- [What you should do]: From the line holding "white toothbrush: 1 -> 2" to the final line of the entries, set down each line exactly, including both, and nothing more.

[Object change listings]
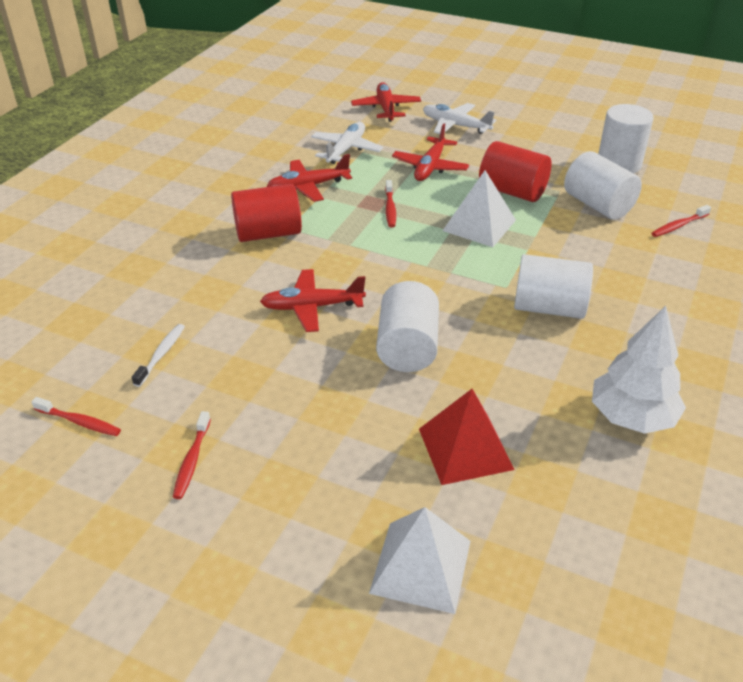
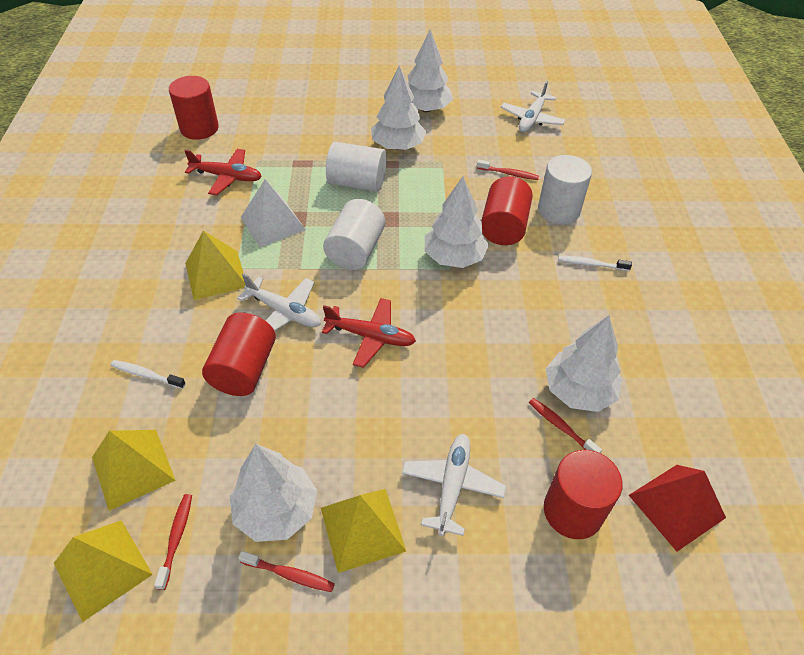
red cylinder: 2 -> 4
red plane: 4 -> 2
white cylinder: 4 -> 3
white plane: 2 -> 3
white pyramid: 2 -> 1
white toothbrush: 1 -> 2
white tree: 1 -> 5
yellow pyramid: 0 -> 4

- [Solution to the problem]:
white toothbrush: 1 -> 2
white tree: 1 -> 5
yellow pyramid: 0 -> 4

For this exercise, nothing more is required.